## Revision comparison data

[Start of Attachment]

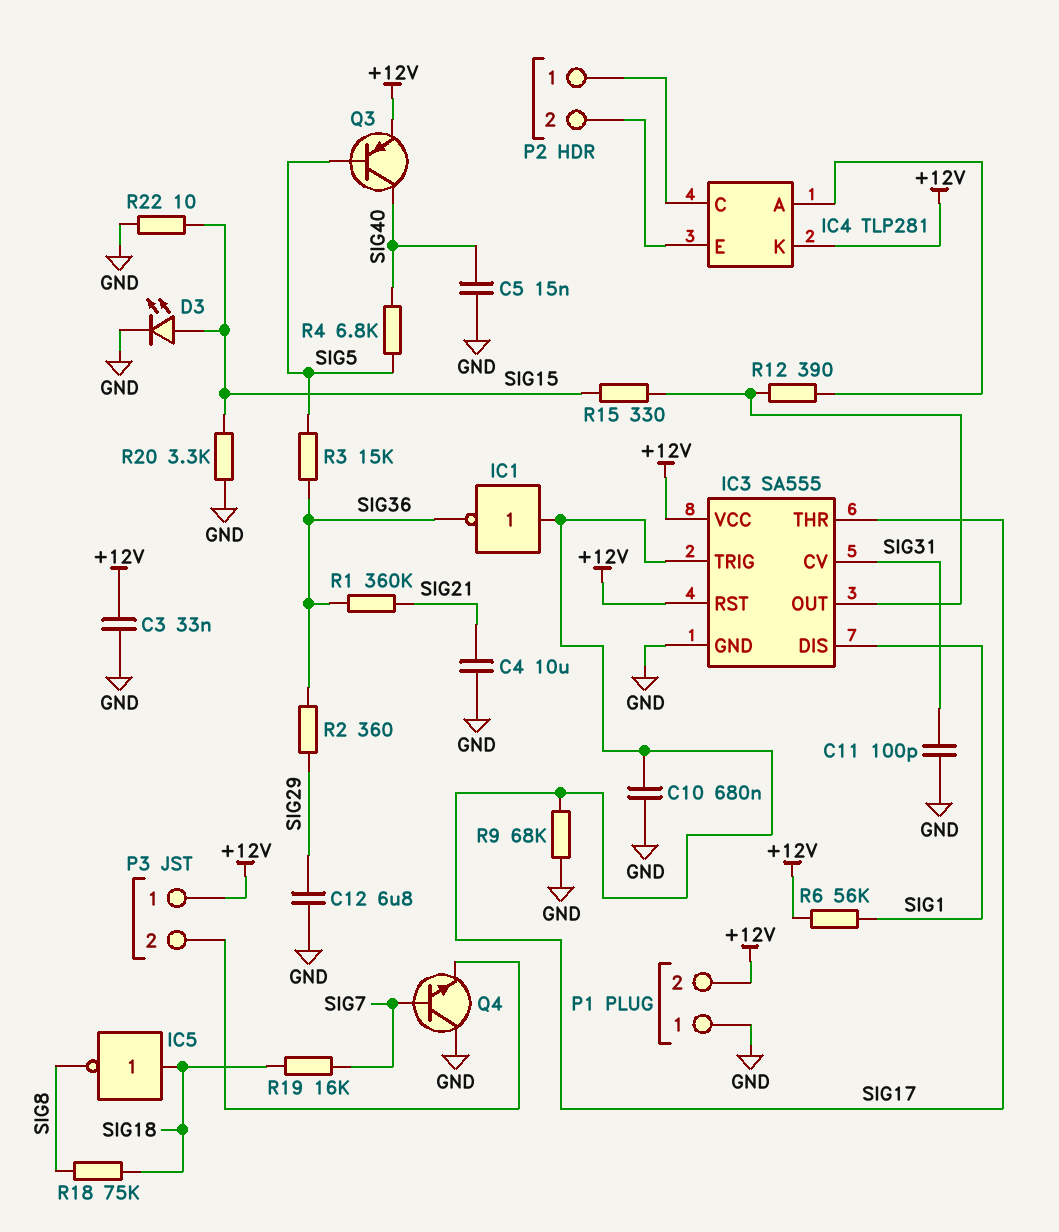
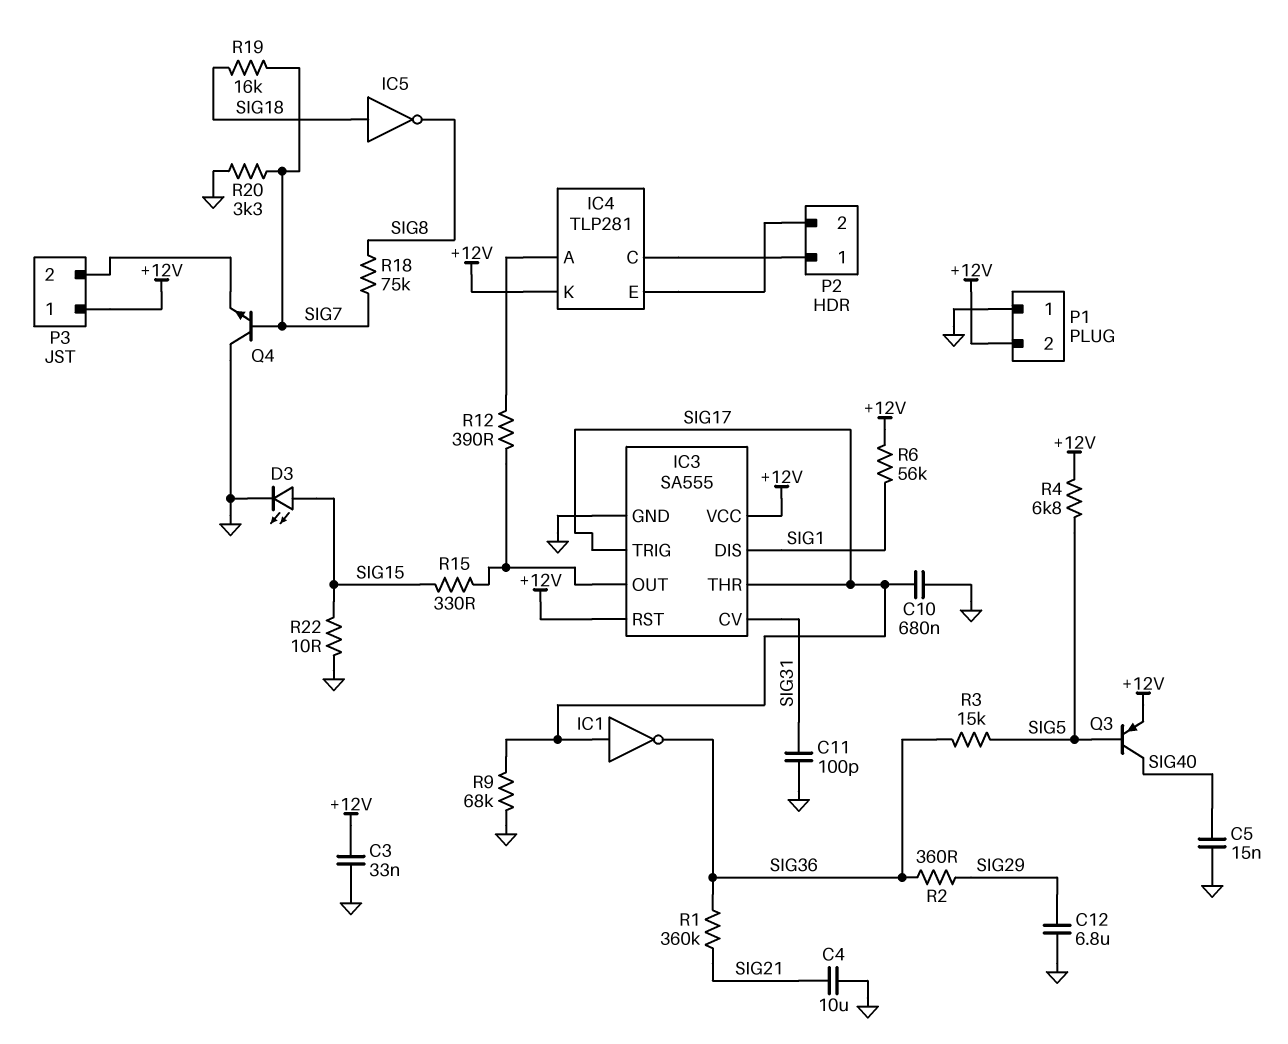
R4: 6.8k (SIG5, SIG40) -> 6.8k (+12V, SIG5)
R18: 75k (SIG8, SIG18) -> 75k (SIG7, SIG8)
R20: 3.3k (GND, SIG15) -> 3.3k (GND, SIG7)

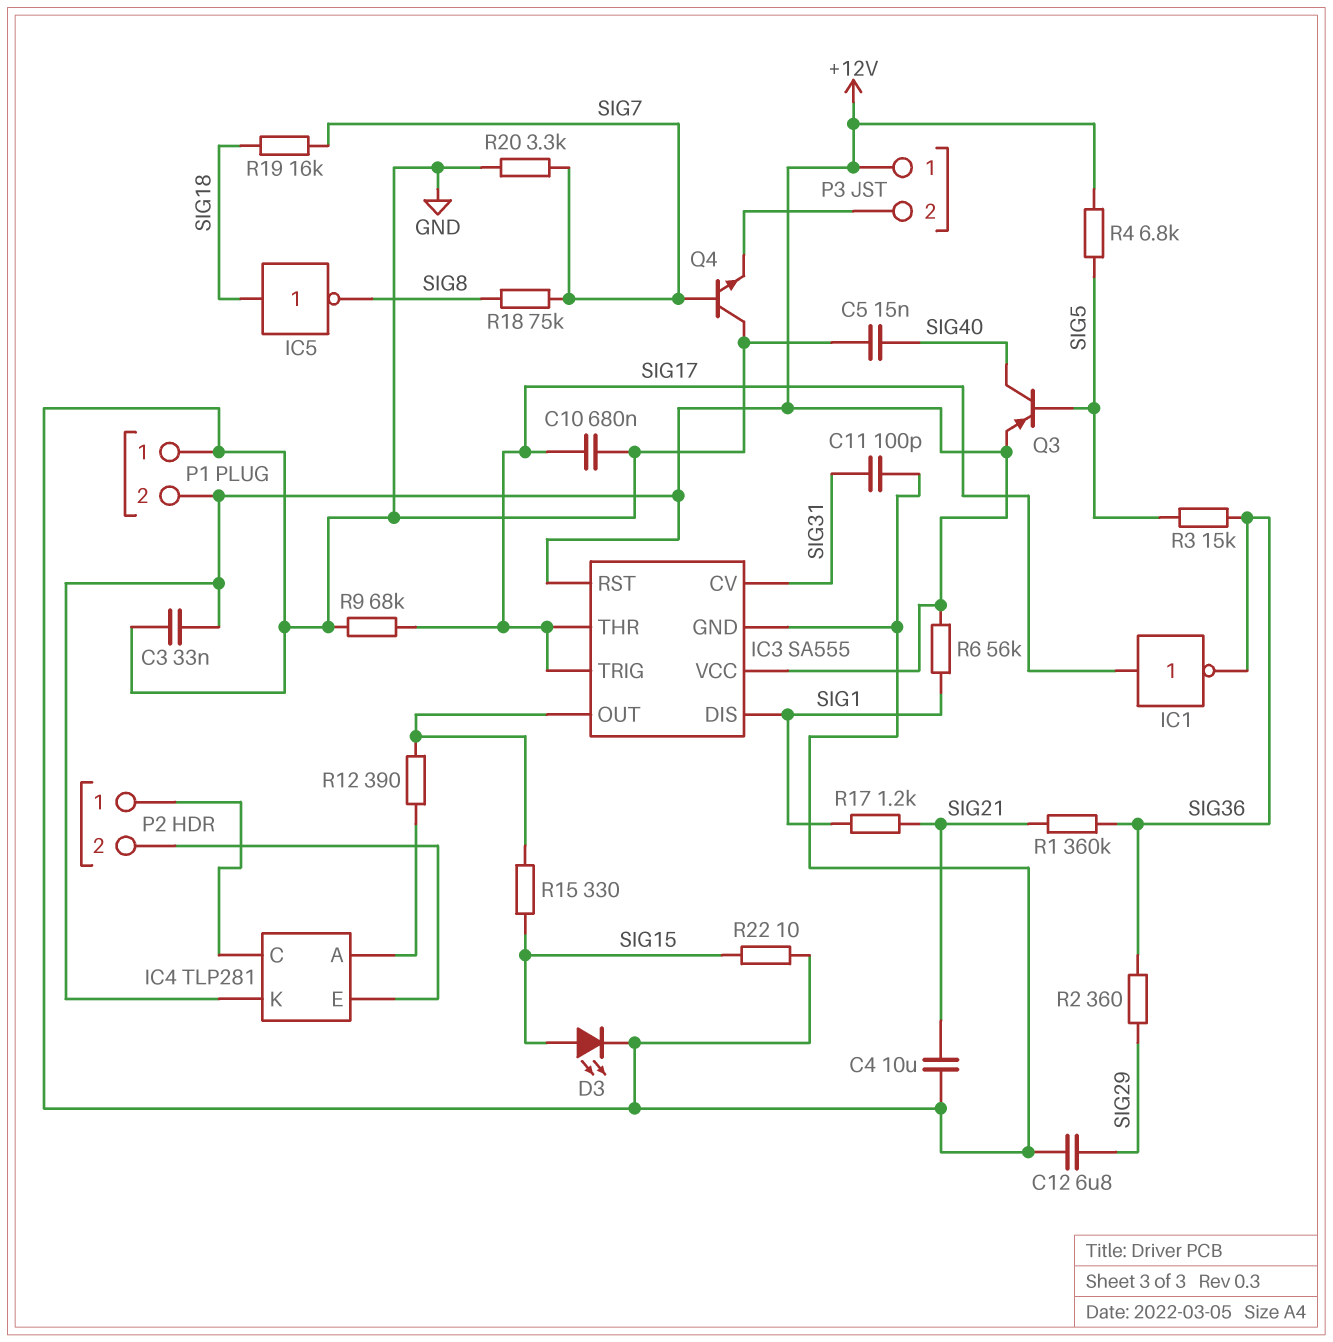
R17: none -> 1.2k (SIG1, SIG21)

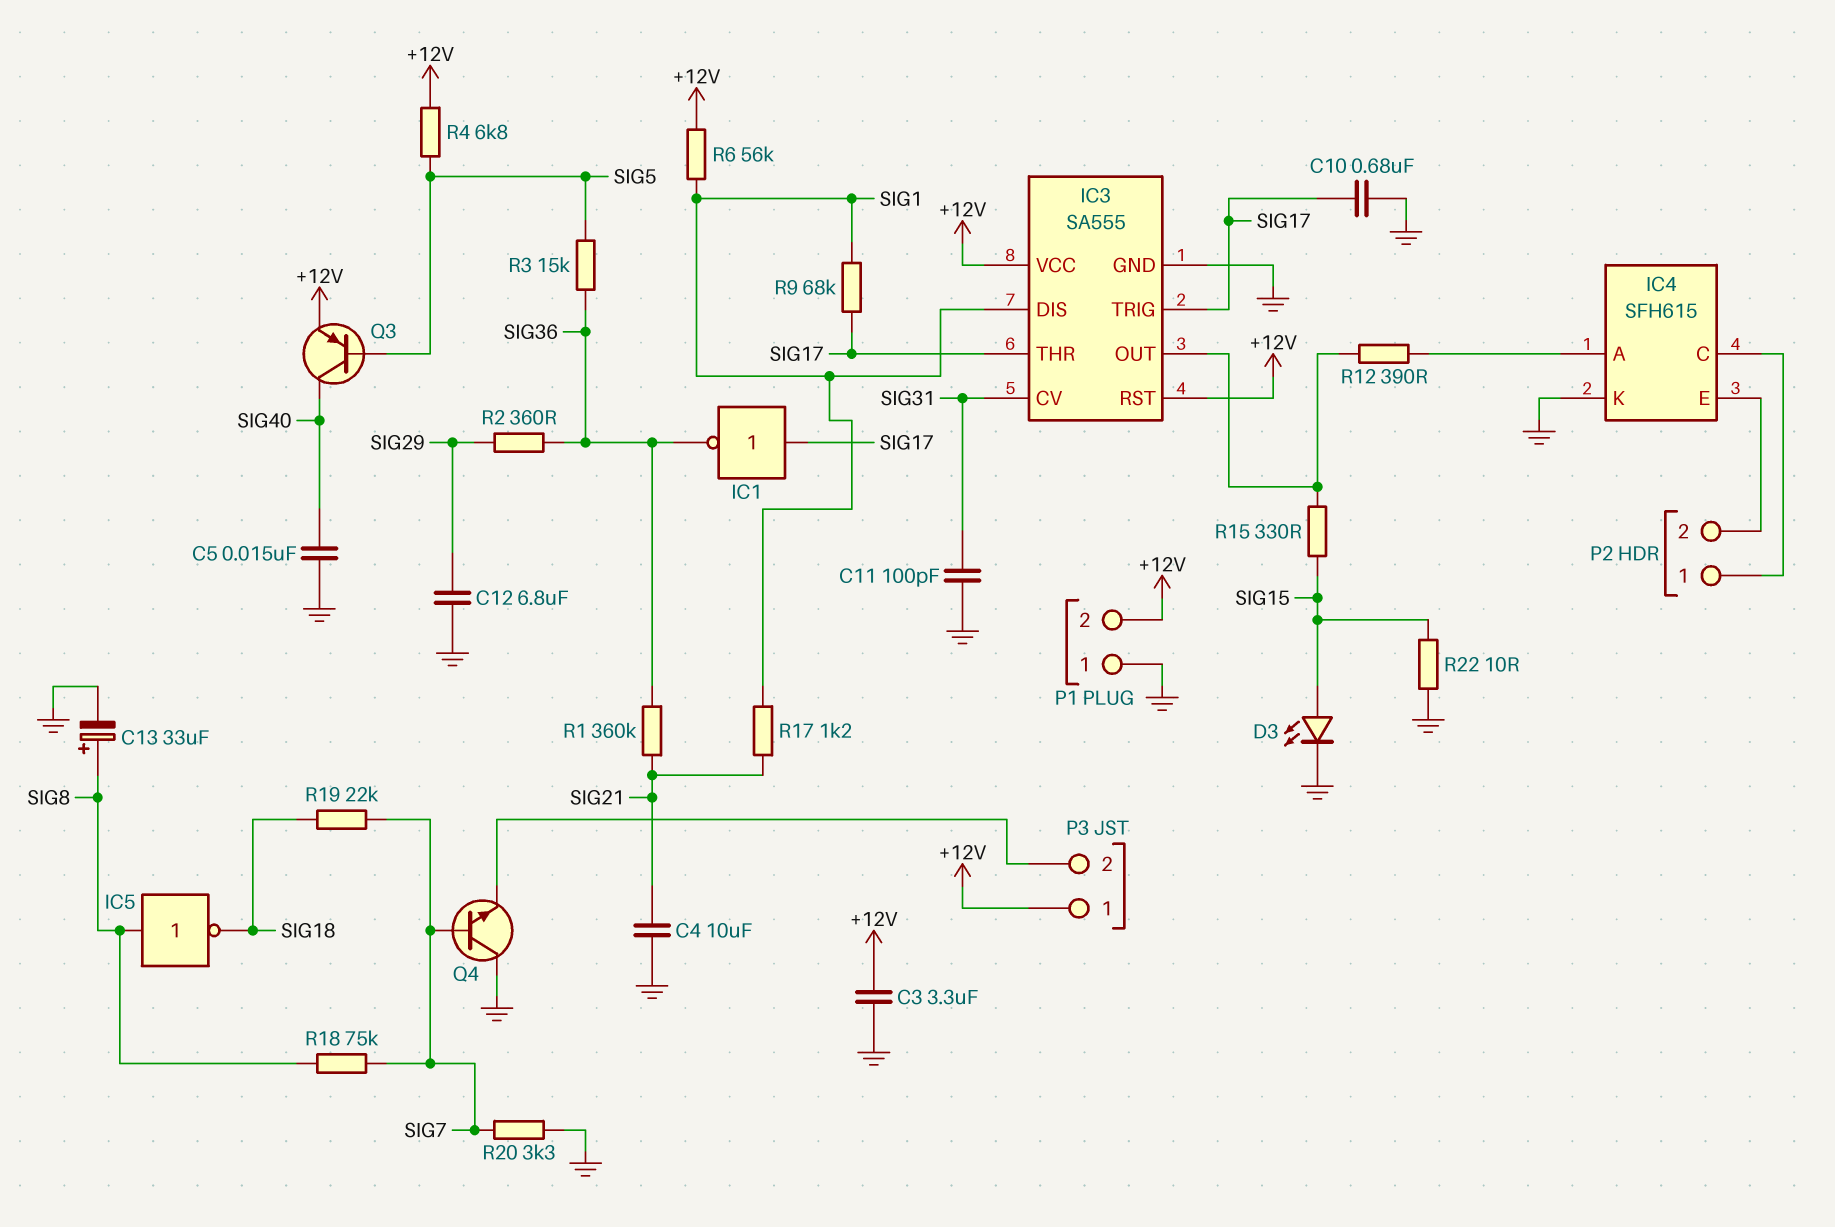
C3: 33nF (+12V, GND) -> 3.3uF (+12V, GND)
C13: none -> 33uF (plus SIG8, minus GND)
IC4: TLP281 -> SFH615
IC4 pin K: +12V -> GND
IC5: NOT (in SIG18, out SIG8) -> NOT (in SIG8, out SIG18)
R9: 68k (GND, SIG17) -> 68k (SIG1, SIG17)
R19: 16k (SIG7, SIG18) -> 22k (SIG7, SIG18)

[End of Attachment]

## Task to complete
Print every record above exactly, but no pictures.

## Written response
R4: 6.8k (SIG5, SIG40) -> 6.8k (+12V, SIG5)
R18: 75k (SIG8, SIG18) -> 75k (SIG7, SIG8)
R20: 3.3k (GND, SIG15) -> 3.3k (GND, SIG7)

R17: none -> 1.2k (SIG1, SIG21)

C3: 33nF (+12V, GND) -> 3.3uF (+12V, GND)
C13: none -> 33uF (plus SIG8, minus GND)
IC4: TLP281 -> SFH615
IC4 pin K: +12V -> GND
IC5: NOT (in SIG18, out SIG8) -> NOT (in SIG8, out SIG18)
R9: 68k (GND, SIG17) -> 68k (SIG1, SIG17)
R19: 16k (SIG7, SIG18) -> 22k (SIG7, SIG18)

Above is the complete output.